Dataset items
+ + + +

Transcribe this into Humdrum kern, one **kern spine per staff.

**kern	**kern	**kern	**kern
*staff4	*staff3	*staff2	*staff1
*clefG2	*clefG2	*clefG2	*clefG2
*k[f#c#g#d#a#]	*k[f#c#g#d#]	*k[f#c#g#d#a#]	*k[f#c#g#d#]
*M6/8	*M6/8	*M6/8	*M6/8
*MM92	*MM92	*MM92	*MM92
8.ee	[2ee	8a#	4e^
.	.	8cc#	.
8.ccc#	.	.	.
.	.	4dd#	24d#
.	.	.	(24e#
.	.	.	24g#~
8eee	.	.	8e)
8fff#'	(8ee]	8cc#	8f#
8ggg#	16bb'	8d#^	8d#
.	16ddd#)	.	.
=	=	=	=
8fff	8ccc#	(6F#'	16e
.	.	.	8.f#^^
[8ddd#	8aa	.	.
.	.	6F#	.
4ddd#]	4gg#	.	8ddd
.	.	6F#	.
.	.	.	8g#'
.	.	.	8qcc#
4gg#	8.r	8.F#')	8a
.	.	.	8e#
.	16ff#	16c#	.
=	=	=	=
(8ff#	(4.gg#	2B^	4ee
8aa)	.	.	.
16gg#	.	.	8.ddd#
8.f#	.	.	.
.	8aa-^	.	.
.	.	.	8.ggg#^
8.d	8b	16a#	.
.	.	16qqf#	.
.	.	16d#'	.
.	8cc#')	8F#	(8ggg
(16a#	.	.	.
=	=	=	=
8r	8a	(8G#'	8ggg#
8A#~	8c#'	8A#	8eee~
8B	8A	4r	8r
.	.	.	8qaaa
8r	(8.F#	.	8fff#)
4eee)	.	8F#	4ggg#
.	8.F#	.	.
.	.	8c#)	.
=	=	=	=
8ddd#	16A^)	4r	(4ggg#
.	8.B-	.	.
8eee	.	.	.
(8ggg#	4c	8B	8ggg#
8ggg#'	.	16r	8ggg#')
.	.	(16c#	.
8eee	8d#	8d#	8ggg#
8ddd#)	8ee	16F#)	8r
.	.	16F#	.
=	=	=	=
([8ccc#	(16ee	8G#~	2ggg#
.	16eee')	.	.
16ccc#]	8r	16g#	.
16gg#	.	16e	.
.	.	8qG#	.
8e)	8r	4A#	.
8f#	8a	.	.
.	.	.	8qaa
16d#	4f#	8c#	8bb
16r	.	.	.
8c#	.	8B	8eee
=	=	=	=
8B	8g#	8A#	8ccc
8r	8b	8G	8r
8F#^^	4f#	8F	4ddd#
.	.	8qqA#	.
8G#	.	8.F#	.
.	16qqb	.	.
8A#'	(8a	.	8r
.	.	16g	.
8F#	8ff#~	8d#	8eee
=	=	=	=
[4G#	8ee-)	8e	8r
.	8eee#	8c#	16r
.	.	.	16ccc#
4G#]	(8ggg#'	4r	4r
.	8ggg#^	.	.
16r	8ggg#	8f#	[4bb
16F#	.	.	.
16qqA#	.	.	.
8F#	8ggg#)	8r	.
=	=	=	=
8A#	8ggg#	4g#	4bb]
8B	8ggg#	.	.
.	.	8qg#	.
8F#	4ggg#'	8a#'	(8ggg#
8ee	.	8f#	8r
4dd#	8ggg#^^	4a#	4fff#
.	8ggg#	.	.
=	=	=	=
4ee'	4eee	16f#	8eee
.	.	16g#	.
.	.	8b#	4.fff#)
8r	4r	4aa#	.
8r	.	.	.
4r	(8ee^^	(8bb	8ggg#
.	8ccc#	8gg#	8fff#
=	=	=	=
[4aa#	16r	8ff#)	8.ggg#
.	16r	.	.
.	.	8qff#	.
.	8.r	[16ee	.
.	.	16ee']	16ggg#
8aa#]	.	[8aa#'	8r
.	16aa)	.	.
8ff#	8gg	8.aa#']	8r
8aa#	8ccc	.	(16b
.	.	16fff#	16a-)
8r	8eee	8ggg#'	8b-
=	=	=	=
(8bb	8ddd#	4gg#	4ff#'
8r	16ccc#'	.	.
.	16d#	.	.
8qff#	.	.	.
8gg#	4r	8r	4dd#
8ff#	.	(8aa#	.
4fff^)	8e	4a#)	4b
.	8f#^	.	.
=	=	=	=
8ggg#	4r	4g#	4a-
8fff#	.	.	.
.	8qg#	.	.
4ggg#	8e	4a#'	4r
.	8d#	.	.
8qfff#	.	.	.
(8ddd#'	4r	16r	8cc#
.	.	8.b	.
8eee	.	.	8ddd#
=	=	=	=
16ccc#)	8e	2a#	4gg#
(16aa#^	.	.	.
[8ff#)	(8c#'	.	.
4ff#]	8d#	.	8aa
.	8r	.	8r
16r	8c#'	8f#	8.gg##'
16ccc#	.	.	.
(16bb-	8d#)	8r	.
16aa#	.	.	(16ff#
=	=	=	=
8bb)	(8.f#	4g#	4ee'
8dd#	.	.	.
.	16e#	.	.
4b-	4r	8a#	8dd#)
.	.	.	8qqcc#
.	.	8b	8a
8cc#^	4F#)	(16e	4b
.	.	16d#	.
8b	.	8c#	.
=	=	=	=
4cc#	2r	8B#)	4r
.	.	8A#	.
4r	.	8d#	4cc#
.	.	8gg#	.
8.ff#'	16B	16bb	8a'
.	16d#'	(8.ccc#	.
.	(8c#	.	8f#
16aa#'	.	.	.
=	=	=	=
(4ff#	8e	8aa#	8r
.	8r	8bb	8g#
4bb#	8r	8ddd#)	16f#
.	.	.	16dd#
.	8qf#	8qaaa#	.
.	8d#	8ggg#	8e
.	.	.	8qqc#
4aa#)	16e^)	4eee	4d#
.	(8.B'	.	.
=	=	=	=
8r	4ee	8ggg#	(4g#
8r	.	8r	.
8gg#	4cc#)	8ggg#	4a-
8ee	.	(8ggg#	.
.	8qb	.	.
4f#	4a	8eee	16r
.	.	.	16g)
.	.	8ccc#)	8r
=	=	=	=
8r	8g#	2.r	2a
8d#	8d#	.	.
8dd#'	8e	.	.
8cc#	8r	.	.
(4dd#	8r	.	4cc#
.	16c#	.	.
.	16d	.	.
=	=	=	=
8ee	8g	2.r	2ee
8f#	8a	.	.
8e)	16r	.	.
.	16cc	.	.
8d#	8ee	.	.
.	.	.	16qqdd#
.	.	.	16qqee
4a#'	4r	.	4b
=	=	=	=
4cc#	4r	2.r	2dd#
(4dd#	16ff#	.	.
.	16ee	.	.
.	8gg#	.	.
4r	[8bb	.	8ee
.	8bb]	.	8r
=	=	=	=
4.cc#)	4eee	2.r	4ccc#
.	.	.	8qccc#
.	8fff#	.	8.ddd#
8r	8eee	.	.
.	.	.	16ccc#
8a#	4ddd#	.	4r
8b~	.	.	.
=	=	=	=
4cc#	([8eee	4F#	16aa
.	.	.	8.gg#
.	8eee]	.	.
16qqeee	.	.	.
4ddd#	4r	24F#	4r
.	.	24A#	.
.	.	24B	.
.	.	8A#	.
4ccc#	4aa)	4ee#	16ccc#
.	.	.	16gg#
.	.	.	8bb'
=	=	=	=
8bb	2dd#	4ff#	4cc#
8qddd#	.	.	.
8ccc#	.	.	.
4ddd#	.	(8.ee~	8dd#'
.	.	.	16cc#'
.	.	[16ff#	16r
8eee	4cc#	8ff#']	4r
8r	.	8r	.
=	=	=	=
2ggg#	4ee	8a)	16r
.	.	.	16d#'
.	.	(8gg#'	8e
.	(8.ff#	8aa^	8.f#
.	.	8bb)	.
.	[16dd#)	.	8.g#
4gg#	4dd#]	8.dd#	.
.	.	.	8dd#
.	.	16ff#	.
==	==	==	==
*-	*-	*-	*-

+ + + +

== Exercise brief ==
Find every line in the items above that contains the string "kern", treating case as significant, and copy each such line.

== Reply ==
Transcribe this into Humdrum kern, one **kern spine per staff.
**kern	**kern	**kern	**kern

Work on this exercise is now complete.